- Opening Delimiter -

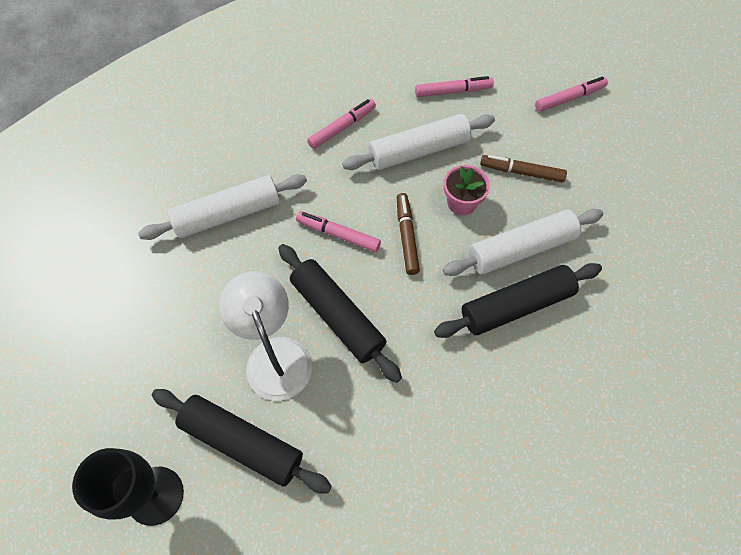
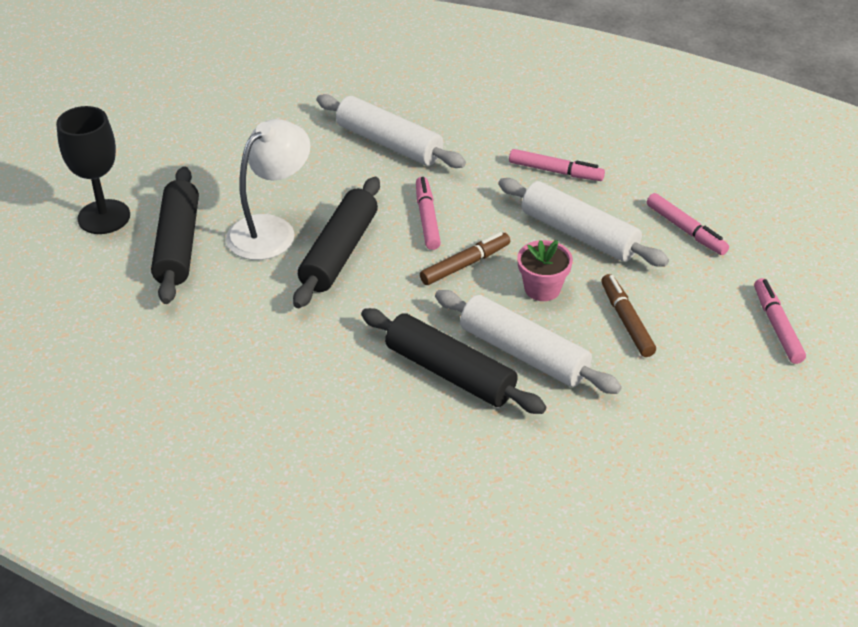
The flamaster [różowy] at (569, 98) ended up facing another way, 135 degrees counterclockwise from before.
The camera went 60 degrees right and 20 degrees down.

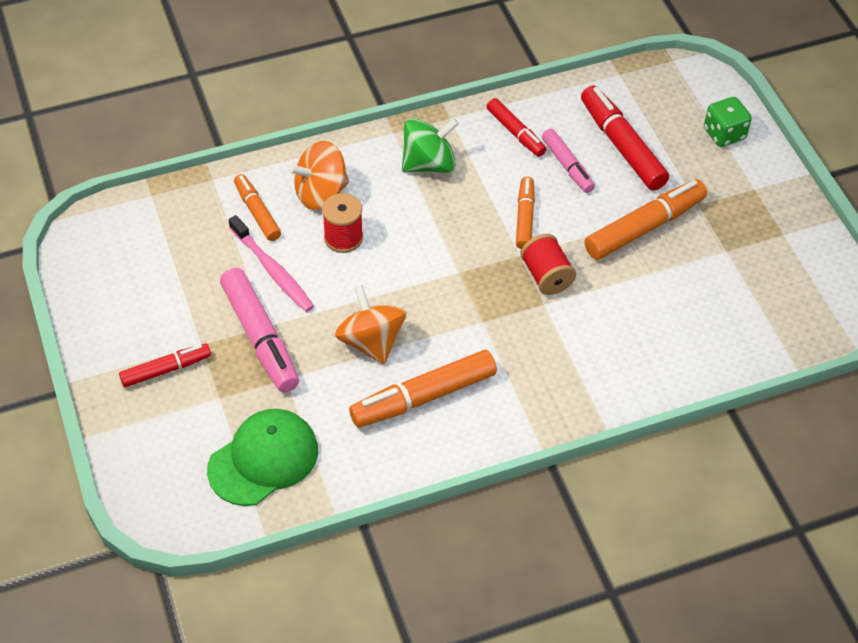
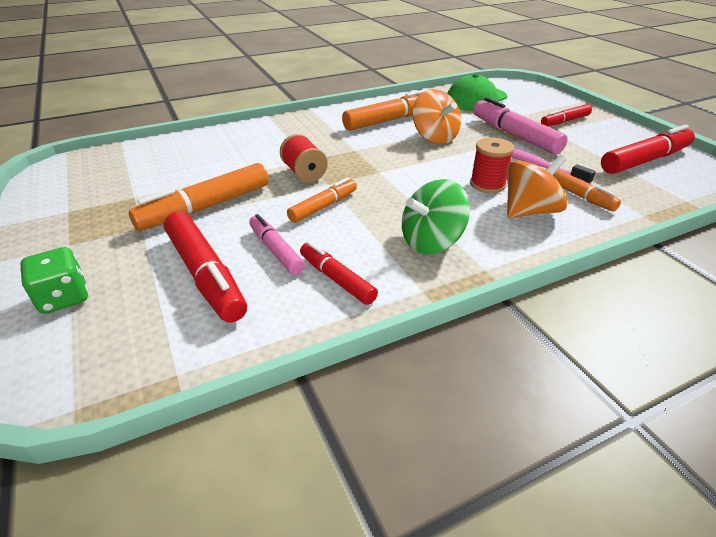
The second view gained the flamaster [czerwony] at (645, 160).
The flamaster [pomarańczowy] at (525, 218) ended up facing another way, 135 degrees counterclockwise from before.
The camera went 175 degrees right and 15 degrees down.

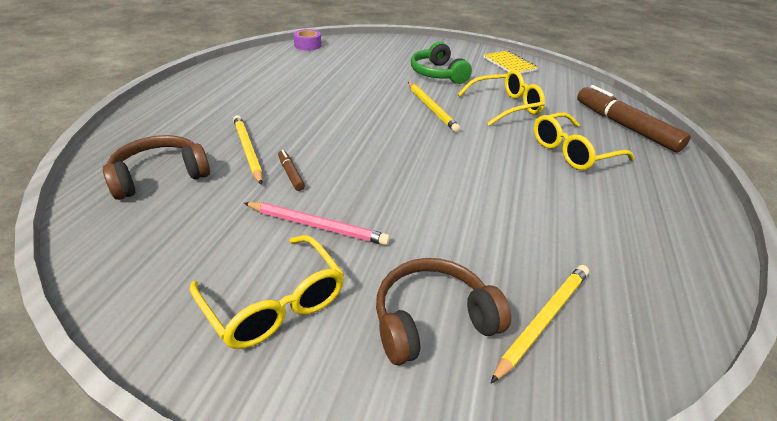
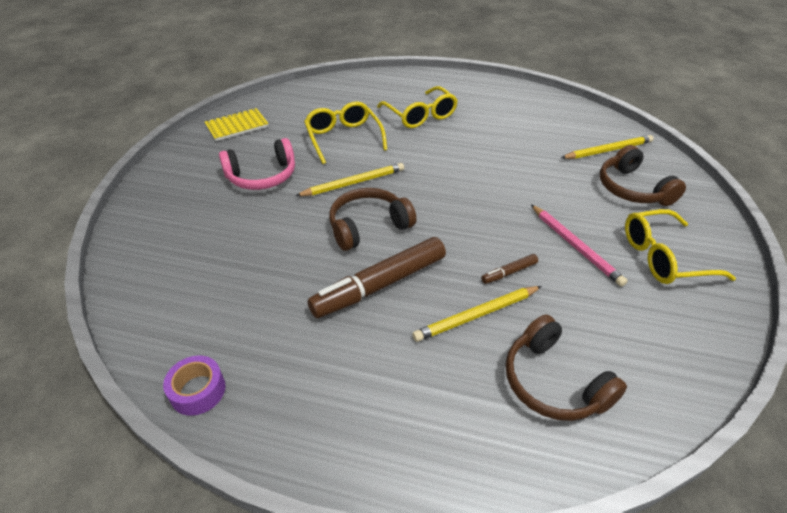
The second view gained the słuchawki [brązowy] at (368, 226).
The taśma klejąca [fioletowy] ended up elsewhere, having gone from (307, 45) to (198, 391).
The flamaster [brązowy] ended up elsewhere, having gone from (624, 126) to (380, 285).
What was the słuchawki [zielony] at (437, 74) turned into the słuchawki [różowy] at (262, 176).
The okulary [żółty] at (275, 303) ended up facing another way, 150 degrees counterclockwise from before.
The ołówek [różowy] at (317, 226) ended up facing another way, 135 degrees clockwise from before.
The ołówek [żółty] at (543, 320) ended up facing another way, 120 degrees clockwise from before.
The camera went 90 degrees left and 5 degrees up.

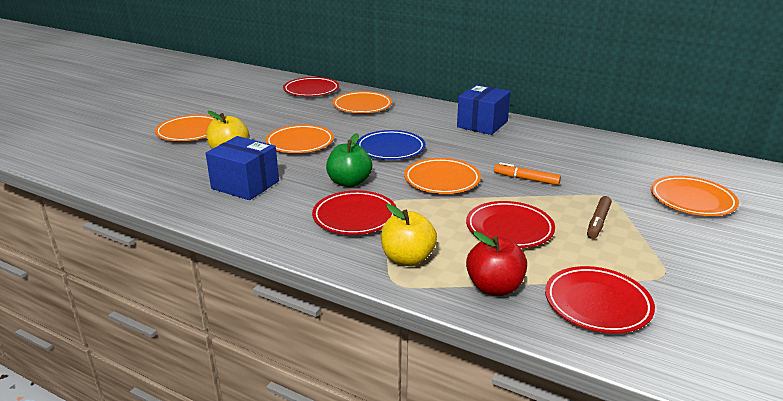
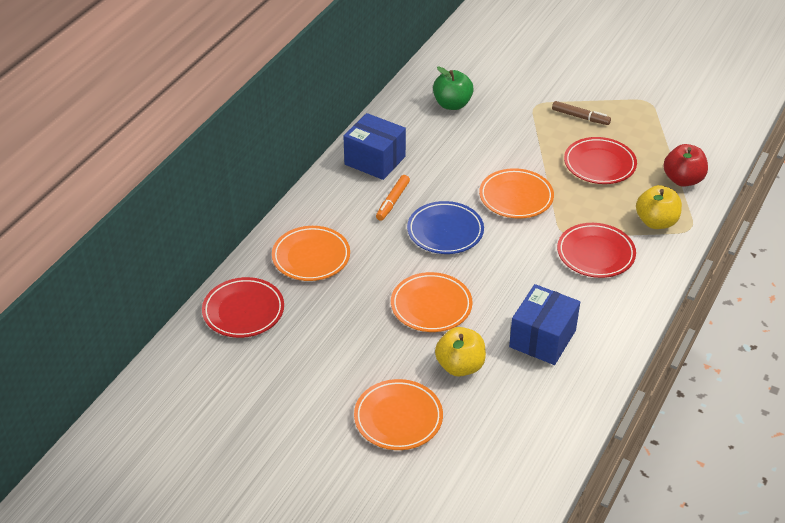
The second view lost the talerz [czerwony] at (597, 304).
The second view lost the talerz [pomarańczowy] at (692, 200).
The jabłko [zielony] ended up elsewhere, having gone from (349, 182) to (452, 104).
The flamaster [pomarańczowy] ended up elsewhere, having gone from (526, 179) to (392, 201).
The camera went 90 degrees left and 15 degrees up.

- Closing Delimiter -

== What to work on ==
Which lines in the listing have the string "słuchawki"? Pick them out and copy them.

== Written solution ==
The second view gained the słuchawki [brązowy] at (368, 226).
What was the słuchawki [zielony] at (437, 74) turned into the słuchawki [różowy] at (262, 176).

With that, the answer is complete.